Work instructions:
All of the data below should be written out exactly.

(Beginning of Data extract)

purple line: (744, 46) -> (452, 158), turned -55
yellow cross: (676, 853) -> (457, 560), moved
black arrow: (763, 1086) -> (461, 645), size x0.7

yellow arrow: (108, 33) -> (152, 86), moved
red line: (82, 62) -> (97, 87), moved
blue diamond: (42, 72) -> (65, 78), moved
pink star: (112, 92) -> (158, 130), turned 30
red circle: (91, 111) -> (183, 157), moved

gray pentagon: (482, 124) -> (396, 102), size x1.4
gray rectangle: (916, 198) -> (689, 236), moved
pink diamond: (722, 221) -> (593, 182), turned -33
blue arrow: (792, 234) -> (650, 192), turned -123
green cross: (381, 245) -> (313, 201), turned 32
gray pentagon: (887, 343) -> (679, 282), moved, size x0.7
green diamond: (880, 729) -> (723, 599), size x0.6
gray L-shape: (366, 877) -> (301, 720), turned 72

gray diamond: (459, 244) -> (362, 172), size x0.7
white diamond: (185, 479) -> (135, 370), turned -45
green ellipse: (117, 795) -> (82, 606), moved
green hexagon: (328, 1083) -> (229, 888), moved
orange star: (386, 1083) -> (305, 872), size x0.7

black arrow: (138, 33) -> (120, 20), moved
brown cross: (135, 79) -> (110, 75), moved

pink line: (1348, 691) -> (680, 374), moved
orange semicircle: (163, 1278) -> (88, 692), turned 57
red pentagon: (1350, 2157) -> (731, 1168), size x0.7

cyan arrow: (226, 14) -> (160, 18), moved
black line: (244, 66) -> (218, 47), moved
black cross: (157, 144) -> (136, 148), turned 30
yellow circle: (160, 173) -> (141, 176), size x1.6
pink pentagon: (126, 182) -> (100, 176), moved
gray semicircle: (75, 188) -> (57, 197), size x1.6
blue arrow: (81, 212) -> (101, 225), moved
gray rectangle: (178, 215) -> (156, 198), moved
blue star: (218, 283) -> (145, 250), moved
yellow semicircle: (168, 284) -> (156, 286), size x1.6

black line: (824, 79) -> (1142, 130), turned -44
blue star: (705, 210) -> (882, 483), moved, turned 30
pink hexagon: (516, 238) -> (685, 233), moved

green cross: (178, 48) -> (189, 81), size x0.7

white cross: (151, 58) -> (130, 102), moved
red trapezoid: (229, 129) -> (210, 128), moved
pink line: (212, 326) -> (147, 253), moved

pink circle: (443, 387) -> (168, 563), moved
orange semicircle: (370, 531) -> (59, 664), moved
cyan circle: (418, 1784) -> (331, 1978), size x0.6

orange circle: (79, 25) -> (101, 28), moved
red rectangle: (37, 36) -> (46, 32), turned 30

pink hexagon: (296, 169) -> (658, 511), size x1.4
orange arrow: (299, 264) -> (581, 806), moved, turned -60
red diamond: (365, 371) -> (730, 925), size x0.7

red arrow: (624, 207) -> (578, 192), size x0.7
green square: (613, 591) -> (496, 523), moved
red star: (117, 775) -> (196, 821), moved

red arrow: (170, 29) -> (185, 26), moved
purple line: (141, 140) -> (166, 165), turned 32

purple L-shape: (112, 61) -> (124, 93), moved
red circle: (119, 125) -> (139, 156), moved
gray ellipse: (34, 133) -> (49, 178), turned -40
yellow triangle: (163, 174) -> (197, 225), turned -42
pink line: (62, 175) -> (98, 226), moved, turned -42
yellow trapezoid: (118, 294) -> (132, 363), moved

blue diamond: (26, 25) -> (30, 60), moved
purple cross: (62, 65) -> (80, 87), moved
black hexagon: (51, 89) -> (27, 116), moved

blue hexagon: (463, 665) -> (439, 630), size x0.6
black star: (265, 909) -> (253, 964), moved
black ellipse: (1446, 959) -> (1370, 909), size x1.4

(End of Data extract)

Response:
purple line: (744, 46) -> (452, 158), turned -55
yellow cross: (676, 853) -> (457, 560), moved
black arrow: (763, 1086) -> (461, 645), size x0.7

yellow arrow: (108, 33) -> (152, 86), moved
red line: (82, 62) -> (97, 87), moved
blue diamond: (42, 72) -> (65, 78), moved
pink star: (112, 92) -> (158, 130), turned 30
red circle: (91, 111) -> (183, 157), moved

gray pentagon: (482, 124) -> (396, 102), size x1.4
gray rectangle: (916, 198) -> (689, 236), moved
pink diamond: (722, 221) -> (593, 182), turned -33
blue arrow: (792, 234) -> (650, 192), turned -123
green cross: (381, 245) -> (313, 201), turned 32
gray pentagon: (887, 343) -> (679, 282), moved, size x0.7
green diamond: (880, 729) -> (723, 599), size x0.6
gray L-shape: (366, 877) -> (301, 720), turned 72

gray diamond: (459, 244) -> (362, 172), size x0.7
white diamond: (185, 479) -> (135, 370), turned -45
green ellipse: (117, 795) -> (82, 606), moved
green hexagon: (328, 1083) -> (229, 888), moved
orange star: (386, 1083) -> (305, 872), size x0.7

black arrow: (138, 33) -> (120, 20), moved
brown cross: (135, 79) -> (110, 75), moved

pink line: (1348, 691) -> (680, 374), moved
orange semicircle: (163, 1278) -> (88, 692), turned 57
red pentagon: (1350, 2157) -> (731, 1168), size x0.7

cyan arrow: (226, 14) -> (160, 18), moved
black line: (244, 66) -> (218, 47), moved
black cross: (157, 144) -> (136, 148), turned 30
yellow circle: (160, 173) -> (141, 176), size x1.6
pink pentagon: (126, 182) -> (100, 176), moved
gray semicircle: (75, 188) -> (57, 197), size x1.6
blue arrow: (81, 212) -> (101, 225), moved
gray rectangle: (178, 215) -> (156, 198), moved
blue star: (218, 283) -> (145, 250), moved
yellow semicircle: (168, 284) -> (156, 286), size x1.6

black line: (824, 79) -> (1142, 130), turned -44
blue star: (705, 210) -> (882, 483), moved, turned 30
pink hexagon: (516, 238) -> (685, 233), moved

green cross: (178, 48) -> (189, 81), size x0.7

white cross: (151, 58) -> (130, 102), moved
red trapezoid: (229, 129) -> (210, 128), moved
pink line: (212, 326) -> (147, 253), moved

pink circle: (443, 387) -> (168, 563), moved
orange semicircle: (370, 531) -> (59, 664), moved
cyan circle: (418, 1784) -> (331, 1978), size x0.6

orange circle: (79, 25) -> (101, 28), moved
red rectangle: (37, 36) -> (46, 32), turned 30

pink hexagon: (296, 169) -> (658, 511), size x1.4
orange arrow: (299, 264) -> (581, 806), moved, turned -60
red diamond: (365, 371) -> (730, 925), size x0.7

red arrow: (624, 207) -> (578, 192), size x0.7
green square: (613, 591) -> (496, 523), moved
red star: (117, 775) -> (196, 821), moved

red arrow: (170, 29) -> (185, 26), moved
purple line: (141, 140) -> (166, 165), turned 32

purple L-shape: (112, 61) -> (124, 93), moved
red circle: (119, 125) -> (139, 156), moved
gray ellipse: (34, 133) -> (49, 178), turned -40
yellow triangle: (163, 174) -> (197, 225), turned -42
pink line: (62, 175) -> (98, 226), moved, turned -42
yellow trapezoid: (118, 294) -> (132, 363), moved

blue diamond: (26, 25) -> (30, 60), moved
purple cross: (62, 65) -> (80, 87), moved
black hexagon: (51, 89) -> (27, 116), moved

blue hexagon: (463, 665) -> (439, 630), size x0.6
black star: (265, 909) -> (253, 964), moved
black ellipse: (1446, 959) -> (1370, 909), size x1.4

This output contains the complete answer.